--- The problem ---
Would you set down every line of the data below exactly as it reads?

--- Entries shown ---
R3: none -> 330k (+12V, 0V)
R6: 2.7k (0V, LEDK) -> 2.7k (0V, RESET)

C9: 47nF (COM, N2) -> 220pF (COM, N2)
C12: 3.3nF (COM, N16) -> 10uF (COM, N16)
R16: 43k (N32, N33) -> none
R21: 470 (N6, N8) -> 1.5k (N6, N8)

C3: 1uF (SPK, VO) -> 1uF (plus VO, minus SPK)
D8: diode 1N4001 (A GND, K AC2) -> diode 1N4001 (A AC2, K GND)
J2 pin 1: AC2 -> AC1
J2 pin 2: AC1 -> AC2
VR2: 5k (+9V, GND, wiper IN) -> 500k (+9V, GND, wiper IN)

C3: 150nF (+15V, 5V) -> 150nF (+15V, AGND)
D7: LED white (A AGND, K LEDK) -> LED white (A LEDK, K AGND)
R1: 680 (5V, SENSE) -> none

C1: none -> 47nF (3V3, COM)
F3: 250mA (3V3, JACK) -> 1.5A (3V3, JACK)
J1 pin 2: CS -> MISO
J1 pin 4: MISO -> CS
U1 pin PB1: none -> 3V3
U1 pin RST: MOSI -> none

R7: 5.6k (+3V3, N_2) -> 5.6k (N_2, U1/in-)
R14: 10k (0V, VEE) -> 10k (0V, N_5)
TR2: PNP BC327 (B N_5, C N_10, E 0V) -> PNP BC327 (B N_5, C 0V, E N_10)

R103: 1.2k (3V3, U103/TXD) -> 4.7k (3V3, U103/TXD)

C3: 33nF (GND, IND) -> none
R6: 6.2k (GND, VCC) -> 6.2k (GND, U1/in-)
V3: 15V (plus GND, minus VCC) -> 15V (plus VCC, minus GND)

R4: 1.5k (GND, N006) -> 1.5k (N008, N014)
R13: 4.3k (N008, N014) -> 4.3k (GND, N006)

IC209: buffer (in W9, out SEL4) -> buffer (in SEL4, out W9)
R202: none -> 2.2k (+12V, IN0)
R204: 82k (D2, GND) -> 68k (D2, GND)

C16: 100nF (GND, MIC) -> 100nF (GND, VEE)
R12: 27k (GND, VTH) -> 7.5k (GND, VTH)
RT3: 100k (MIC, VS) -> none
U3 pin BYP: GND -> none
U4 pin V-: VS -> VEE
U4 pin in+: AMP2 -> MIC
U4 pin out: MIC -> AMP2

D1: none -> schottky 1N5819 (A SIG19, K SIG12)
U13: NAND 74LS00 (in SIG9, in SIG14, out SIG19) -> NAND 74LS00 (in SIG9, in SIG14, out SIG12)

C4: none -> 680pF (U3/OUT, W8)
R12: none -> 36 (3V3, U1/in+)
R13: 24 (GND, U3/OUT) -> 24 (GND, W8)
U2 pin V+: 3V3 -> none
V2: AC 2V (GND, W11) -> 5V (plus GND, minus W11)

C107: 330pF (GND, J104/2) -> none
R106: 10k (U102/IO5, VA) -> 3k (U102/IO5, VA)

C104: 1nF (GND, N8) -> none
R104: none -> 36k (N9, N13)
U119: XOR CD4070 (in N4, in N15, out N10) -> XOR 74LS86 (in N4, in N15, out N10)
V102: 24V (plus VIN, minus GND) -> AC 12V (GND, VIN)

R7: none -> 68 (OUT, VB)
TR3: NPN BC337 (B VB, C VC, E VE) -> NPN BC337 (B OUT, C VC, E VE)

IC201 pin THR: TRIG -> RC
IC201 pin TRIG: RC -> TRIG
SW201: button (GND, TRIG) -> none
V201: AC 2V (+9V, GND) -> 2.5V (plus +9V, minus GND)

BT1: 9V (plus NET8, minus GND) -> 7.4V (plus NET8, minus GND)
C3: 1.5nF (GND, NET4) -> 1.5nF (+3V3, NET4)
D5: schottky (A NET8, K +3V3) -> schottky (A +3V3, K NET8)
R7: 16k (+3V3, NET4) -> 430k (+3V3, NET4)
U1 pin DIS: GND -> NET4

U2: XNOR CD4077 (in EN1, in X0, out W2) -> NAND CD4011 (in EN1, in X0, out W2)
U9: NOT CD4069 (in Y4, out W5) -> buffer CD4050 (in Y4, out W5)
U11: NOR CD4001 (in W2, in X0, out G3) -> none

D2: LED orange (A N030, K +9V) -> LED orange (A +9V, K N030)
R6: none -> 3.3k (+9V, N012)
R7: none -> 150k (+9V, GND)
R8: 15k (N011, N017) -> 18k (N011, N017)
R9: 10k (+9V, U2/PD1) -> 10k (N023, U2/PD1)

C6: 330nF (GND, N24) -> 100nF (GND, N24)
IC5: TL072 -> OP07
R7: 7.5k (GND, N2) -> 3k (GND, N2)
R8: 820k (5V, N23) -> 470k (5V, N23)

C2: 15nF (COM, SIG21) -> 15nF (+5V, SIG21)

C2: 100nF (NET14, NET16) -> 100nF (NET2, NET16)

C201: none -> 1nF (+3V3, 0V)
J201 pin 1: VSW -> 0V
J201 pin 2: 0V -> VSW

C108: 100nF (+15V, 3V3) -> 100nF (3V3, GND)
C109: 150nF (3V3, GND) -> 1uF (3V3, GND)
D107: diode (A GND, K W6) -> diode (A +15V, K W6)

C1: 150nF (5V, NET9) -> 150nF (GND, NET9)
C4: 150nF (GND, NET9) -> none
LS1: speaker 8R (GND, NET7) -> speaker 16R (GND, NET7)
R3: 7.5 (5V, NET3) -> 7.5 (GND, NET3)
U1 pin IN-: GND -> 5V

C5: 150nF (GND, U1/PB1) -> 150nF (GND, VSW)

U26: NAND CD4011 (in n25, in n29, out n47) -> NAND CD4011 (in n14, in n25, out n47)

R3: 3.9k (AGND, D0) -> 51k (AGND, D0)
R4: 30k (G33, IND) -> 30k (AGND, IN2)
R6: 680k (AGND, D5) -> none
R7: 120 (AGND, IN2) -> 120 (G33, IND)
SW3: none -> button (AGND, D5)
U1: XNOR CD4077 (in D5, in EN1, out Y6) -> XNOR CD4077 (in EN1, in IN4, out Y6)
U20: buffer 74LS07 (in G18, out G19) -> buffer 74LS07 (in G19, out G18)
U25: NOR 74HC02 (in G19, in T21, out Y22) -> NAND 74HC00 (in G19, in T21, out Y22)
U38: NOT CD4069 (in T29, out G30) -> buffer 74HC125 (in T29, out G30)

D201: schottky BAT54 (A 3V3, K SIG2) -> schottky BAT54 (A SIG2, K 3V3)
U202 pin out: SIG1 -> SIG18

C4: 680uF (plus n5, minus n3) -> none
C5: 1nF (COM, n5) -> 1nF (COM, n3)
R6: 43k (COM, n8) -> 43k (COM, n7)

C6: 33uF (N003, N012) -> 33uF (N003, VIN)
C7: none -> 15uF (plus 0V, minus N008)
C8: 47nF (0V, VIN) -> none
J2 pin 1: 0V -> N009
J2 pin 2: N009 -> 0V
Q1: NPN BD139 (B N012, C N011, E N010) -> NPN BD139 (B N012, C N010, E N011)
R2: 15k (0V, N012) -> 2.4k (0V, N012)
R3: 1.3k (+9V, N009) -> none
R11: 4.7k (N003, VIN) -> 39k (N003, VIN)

--- Answer section ---
R3: none -> 330k (+12V, 0V)
R6: 2.7k (0V, LEDK) -> 2.7k (0V, RESET)

C9: 47nF (COM, N2) -> 220pF (COM, N2)
C12: 3.3nF (COM, N16) -> 10uF (COM, N16)
R16: 43k (N32, N33) -> none
R21: 470 (N6, N8) -> 1.5k (N6, N8)

C3: 1uF (SPK, VO) -> 1uF (plus VO, minus SPK)
D8: diode 1N4001 (A GND, K AC2) -> diode 1N4001 (A AC2, K GND)
J2 pin 1: AC2 -> AC1
J2 pin 2: AC1 -> AC2
VR2: 5k (+9V, GND, wiper IN) -> 500k (+9V, GND, wiper IN)

C3: 150nF (+15V, 5V) -> 150nF (+15V, AGND)
D7: LED white (A AGND, K LEDK) -> LED white (A LEDK, K AGND)
R1: 680 (5V, SENSE) -> none

C1: none -> 47nF (3V3, COM)
F3: 250mA (3V3, JACK) -> 1.5A (3V3, JACK)
J1 pin 2: CS -> MISO
J1 pin 4: MISO -> CS
U1 pin PB1: none -> 3V3
U1 pin RST: MOSI -> none

R7: 5.6k (+3V3, N_2) -> 5.6k (N_2, U1/in-)
R14: 10k (0V, VEE) -> 10k (0V, N_5)
TR2: PNP BC327 (B N_5, C N_10, E 0V) -> PNP BC327 (B N_5, C 0V, E N_10)

R103: 1.2k (3V3, U103/TXD) -> 4.7k (3V3, U103/TXD)

C3: 33nF (GND, IND) -> none
R6: 6.2k (GND, VCC) -> 6.2k (GND, U1/in-)
V3: 15V (plus GND, minus VCC) -> 15V (plus VCC, minus GND)

R4: 1.5k (GND, N006) -> 1.5k (N008, N014)
R13: 4.3k (N008, N014) -> 4.3k (GND, N006)

IC209: buffer (in W9, out SEL4) -> buffer (in SEL4, out W9)
R202: none -> 2.2k (+12V, IN0)
R204: 82k (D2, GND) -> 68k (D2, GND)

C16: 100nF (GND, MIC) -> 100nF (GND, VEE)
R12: 27k (GND, VTH) -> 7.5k (GND, VTH)
RT3: 100k (MIC, VS) -> none
U3 pin BYP: GND -> none
U4 pin V-: VS -> VEE
U4 pin in+: AMP2 -> MIC
U4 pin out: MIC -> AMP2

D1: none -> schottky 1N5819 (A SIG19, K SIG12)
U13: NAND 74LS00 (in SIG9, in SIG14, out SIG19) -> NAND 74LS00 (in SIG9, in SIG14, out SIG12)

C4: none -> 680pF (U3/OUT, W8)
R12: none -> 36 (3V3, U1/in+)
R13: 24 (GND, U3/OUT) -> 24 (GND, W8)
U2 pin V+: 3V3 -> none
V2: AC 2V (GND, W11) -> 5V (plus GND, minus W11)

C107: 330pF (GND, J104/2) -> none
R106: 10k (U102/IO5, VA) -> 3k (U102/IO5, VA)

C104: 1nF (GND, N8) -> none
R104: none -> 36k (N9, N13)
U119: XOR CD4070 (in N4, in N15, out N10) -> XOR 74LS86 (in N4, in N15, out N10)
V102: 24V (plus VIN, minus GND) -> AC 12V (GND, VIN)

R7: none -> 68 (OUT, VB)
TR3: NPN BC337 (B VB, C VC, E VE) -> NPN BC337 (B OUT, C VC, E VE)

IC201 pin THR: TRIG -> RC
IC201 pin TRIG: RC -> TRIG
SW201: button (GND, TRIG) -> none
V201: AC 2V (+9V, GND) -> 2.5V (plus +9V, minus GND)

BT1: 9V (plus NET8, minus GND) -> 7.4V (plus NET8, minus GND)
C3: 1.5nF (GND, NET4) -> 1.5nF (+3V3, NET4)
D5: schottky (A NET8, K +3V3) -> schottky (A +3V3, K NET8)
R7: 16k (+3V3, NET4) -> 430k (+3V3, NET4)
U1 pin DIS: GND -> NET4

U2: XNOR CD4077 (in EN1, in X0, out W2) -> NAND CD4011 (in EN1, in X0, out W2)
U9: NOT CD4069 (in Y4, out W5) -> buffer CD4050 (in Y4, out W5)
U11: NOR CD4001 (in W2, in X0, out G3) -> none

D2: LED orange (A N030, K +9V) -> LED orange (A +9V, K N030)
R6: none -> 3.3k (+9V, N012)
R7: none -> 150k (+9V, GND)
R8: 15k (N011, N017) -> 18k (N011, N017)
R9: 10k (+9V, U2/PD1) -> 10k (N023, U2/PD1)

C6: 330nF (GND, N24) -> 100nF (GND, N24)
IC5: TL072 -> OP07
R7: 7.5k (GND, N2) -> 3k (GND, N2)
R8: 820k (5V, N23) -> 470k (5V, N23)

C2: 15nF (COM, SIG21) -> 15nF (+5V, SIG21)

C2: 100nF (NET14, NET16) -> 100nF (NET2, NET16)

C201: none -> 1nF (+3V3, 0V)
J201 pin 1: VSW -> 0V
J201 pin 2: 0V -> VSW

C108: 100nF (+15V, 3V3) -> 100nF (3V3, GND)
C109: 150nF (3V3, GND) -> 1uF (3V3, GND)
D107: diode (A GND, K W6) -> diode (A +15V, K W6)

C1: 150nF (5V, NET9) -> 150nF (GND, NET9)
C4: 150nF (GND, NET9) -> none
LS1: speaker 8R (GND, NET7) -> speaker 16R (GND, NET7)
R3: 7.5 (5V, NET3) -> 7.5 (GND, NET3)
U1 pin IN-: GND -> 5V

C5: 150nF (GND, U1/PB1) -> 150nF (GND, VSW)

U26: NAND CD4011 (in n25, in n29, out n47) -> NAND CD4011 (in n14, in n25, out n47)

R3: 3.9k (AGND, D0) -> 51k (AGND, D0)
R4: 30k (G33, IND) -> 30k (AGND, IN2)
R6: 680k (AGND, D5) -> none
R7: 120 (AGND, IN2) -> 120 (G33, IND)
SW3: none -> button (AGND, D5)
U1: XNOR CD4077 (in D5, in EN1, out Y6) -> XNOR CD4077 (in EN1, in IN4, out Y6)
U20: buffer 74LS07 (in G18, out G19) -> buffer 74LS07 (in G19, out G18)
U25: NOR 74HC02 (in G19, in T21, out Y22) -> NAND 74HC00 (in G19, in T21, out Y22)
U38: NOT CD4069 (in T29, out G30) -> buffer 74HC125 (in T29, out G30)

D201: schottky BAT54 (A 3V3, K SIG2) -> schottky BAT54 (A SIG2, K 3V3)
U202 pin out: SIG1 -> SIG18

C4: 680uF (plus n5, minus n3) -> none
C5: 1nF (COM, n5) -> 1nF (COM, n3)
R6: 43k (COM, n8) -> 43k (COM, n7)

C6: 33uF (N003, N012) -> 33uF (N003, VIN)
C7: none -> 15uF (plus 0V, minus N008)
C8: 47nF (0V, VIN) -> none
J2 pin 1: 0V -> N009
J2 pin 2: N009 -> 0V
Q1: NPN BD139 (B N012, C N011, E N010) -> NPN BD139 (B N012, C N010, E N011)
R2: 15k (0V, N012) -> 2.4k (0V, N012)
R3: 1.3k (+9V, N009) -> none
R11: 4.7k (N003, VIN) -> 39k (N003, VIN)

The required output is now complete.